EXERCISE REQUIREMENTS:
Convert the rows below into a two-column CSV with the headers instruction and answer, starting at the line that contains "Give the centreline" and stopping after the line that contains "road 2 (track): [(489,0),(474,145),(496,319),(474,511)]". Give each row's text and its answer one quoted field apiece, with line breaks replaced by spaces.

MATERIAL TO PROCESS:
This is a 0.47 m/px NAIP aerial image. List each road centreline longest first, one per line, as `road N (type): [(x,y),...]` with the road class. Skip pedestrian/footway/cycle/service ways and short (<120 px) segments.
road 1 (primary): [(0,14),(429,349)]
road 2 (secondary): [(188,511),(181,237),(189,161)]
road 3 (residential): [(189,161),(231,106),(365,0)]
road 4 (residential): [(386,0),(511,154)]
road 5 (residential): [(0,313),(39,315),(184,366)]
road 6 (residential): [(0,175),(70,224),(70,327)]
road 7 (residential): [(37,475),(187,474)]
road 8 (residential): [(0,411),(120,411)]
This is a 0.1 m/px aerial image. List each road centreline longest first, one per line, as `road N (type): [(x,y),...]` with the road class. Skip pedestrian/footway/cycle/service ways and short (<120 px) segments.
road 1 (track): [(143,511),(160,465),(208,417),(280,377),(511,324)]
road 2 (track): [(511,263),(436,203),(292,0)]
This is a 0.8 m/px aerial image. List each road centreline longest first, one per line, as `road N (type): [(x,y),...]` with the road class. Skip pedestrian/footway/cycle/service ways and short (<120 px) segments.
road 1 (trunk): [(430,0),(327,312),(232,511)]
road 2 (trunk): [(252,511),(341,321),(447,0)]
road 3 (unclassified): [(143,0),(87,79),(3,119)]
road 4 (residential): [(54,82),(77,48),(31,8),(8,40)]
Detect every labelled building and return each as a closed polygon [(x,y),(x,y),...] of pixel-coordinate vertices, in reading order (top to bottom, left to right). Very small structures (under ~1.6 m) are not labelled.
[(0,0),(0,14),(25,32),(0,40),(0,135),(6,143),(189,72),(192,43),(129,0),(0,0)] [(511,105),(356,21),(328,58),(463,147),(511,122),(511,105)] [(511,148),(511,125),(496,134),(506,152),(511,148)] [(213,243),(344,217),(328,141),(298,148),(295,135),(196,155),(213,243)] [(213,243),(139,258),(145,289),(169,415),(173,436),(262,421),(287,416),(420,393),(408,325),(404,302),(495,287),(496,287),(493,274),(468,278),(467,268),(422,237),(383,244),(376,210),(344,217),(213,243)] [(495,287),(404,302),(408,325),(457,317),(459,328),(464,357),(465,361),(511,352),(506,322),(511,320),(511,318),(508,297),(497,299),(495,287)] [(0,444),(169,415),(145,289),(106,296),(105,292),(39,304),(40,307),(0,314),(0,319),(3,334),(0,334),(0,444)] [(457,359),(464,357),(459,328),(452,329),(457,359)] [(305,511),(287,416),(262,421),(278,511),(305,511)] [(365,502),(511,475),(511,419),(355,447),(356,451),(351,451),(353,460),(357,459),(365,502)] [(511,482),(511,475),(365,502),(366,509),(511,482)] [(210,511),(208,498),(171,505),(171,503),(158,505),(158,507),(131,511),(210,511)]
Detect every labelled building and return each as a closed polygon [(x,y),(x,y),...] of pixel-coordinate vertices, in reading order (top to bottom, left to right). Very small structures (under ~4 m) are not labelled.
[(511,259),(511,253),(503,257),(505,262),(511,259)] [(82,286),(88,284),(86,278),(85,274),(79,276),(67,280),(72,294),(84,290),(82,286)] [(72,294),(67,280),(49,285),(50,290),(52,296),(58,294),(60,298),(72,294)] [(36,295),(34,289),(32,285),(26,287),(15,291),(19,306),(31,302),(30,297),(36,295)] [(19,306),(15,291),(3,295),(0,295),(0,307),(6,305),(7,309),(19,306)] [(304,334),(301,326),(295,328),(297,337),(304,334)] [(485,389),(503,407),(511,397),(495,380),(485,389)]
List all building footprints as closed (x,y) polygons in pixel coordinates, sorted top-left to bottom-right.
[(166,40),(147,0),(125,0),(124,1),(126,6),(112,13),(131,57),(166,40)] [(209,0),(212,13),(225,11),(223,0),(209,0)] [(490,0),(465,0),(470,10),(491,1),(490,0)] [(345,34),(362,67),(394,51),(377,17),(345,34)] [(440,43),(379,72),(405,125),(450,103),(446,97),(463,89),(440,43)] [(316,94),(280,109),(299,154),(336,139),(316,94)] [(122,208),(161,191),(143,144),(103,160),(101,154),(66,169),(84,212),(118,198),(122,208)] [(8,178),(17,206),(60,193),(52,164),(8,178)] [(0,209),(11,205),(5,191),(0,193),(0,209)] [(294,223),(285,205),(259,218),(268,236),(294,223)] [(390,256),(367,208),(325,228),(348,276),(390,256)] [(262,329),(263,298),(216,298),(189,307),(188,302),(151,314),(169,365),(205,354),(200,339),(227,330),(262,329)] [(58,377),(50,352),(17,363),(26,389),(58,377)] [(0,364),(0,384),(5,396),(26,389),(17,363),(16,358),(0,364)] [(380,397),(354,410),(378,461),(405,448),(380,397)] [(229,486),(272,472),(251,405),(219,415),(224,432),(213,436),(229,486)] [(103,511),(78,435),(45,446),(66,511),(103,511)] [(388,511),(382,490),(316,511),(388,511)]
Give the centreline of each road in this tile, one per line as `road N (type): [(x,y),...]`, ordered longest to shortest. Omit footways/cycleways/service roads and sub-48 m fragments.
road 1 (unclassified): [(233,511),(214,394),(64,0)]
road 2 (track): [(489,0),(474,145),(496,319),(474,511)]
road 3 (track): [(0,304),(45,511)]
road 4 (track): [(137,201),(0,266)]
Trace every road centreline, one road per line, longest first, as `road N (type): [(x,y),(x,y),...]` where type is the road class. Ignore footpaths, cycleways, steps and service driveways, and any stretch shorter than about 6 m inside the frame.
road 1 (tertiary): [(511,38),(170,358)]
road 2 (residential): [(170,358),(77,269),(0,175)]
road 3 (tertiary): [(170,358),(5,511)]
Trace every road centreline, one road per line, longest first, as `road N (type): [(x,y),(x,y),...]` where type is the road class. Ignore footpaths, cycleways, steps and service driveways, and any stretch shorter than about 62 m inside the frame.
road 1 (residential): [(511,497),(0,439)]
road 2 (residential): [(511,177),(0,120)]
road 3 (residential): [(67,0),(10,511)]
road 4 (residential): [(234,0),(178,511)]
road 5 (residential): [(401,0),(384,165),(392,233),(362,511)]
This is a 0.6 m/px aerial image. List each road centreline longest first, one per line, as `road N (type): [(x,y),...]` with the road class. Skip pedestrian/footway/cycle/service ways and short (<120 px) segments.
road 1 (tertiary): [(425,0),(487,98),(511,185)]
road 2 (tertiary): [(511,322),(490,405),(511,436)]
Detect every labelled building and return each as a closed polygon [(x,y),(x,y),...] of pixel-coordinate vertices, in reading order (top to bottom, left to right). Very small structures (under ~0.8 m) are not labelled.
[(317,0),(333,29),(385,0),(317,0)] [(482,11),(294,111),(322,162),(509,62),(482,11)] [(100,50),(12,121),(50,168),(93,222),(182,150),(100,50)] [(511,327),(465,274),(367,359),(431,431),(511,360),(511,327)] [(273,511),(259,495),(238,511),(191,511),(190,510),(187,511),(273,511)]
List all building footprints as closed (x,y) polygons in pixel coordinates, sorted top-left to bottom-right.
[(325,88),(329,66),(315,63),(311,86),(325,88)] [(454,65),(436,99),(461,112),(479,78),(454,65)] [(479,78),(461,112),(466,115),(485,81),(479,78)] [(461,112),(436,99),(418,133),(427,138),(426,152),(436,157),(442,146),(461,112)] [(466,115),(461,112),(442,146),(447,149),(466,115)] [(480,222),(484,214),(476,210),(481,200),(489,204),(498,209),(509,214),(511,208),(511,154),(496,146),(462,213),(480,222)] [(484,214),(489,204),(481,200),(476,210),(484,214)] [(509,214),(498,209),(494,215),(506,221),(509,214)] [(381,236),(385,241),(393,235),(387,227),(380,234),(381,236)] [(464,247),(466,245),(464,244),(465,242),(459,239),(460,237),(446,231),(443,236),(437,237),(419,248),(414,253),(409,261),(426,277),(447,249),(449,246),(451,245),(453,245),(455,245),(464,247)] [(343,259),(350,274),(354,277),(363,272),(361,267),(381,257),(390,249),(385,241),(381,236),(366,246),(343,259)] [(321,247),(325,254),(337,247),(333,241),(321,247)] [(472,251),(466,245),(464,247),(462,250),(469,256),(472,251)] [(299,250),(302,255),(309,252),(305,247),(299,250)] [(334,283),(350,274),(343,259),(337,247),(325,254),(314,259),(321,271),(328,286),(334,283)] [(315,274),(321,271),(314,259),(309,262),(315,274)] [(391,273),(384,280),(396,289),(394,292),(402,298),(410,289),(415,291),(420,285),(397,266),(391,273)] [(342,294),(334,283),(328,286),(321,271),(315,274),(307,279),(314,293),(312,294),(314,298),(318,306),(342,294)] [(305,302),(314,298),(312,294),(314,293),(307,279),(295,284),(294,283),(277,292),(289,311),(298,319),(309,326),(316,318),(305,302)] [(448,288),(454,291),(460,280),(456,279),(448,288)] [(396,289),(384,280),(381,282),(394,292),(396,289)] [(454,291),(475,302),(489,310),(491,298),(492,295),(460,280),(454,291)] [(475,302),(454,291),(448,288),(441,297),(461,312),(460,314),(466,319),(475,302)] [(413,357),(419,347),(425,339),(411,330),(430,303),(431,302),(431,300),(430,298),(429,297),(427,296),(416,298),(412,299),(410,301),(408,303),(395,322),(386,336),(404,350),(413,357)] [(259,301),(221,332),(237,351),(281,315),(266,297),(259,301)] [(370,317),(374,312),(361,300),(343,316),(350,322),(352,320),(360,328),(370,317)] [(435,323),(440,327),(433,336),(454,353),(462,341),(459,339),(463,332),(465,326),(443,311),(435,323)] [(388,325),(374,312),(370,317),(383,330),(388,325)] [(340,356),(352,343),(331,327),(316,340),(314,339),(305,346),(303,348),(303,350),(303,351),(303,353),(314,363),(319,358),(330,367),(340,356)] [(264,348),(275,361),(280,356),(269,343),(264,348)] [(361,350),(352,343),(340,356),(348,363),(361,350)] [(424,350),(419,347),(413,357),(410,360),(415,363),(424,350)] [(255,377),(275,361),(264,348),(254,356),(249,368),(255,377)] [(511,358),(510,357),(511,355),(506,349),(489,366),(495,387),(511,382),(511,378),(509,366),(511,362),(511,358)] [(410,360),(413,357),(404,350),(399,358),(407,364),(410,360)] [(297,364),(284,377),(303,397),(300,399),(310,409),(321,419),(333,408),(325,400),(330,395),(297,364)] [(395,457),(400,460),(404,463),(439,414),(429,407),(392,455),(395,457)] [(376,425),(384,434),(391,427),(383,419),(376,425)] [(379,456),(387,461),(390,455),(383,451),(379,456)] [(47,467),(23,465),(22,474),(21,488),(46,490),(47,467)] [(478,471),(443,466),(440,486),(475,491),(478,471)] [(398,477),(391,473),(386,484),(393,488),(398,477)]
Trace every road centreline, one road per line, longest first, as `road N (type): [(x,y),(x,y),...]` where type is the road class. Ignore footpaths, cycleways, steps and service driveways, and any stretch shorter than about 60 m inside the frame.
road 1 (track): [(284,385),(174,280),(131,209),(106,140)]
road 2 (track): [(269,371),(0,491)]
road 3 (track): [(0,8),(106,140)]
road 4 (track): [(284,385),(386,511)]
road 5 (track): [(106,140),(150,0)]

TASK OUTPUT:
instruction,answer
"Give the centreline of each road in this tile, one per line as `road N (type): [(x,y),...]`, ordered longest to shortest. Omit footways/cycleways/service roads and sub-48 m fragments.","road 1 (unclassified): [(233,511),(214,394),(64,0)] road 2 (track): [(489,0),(474,145),(496,319),(474,511)]"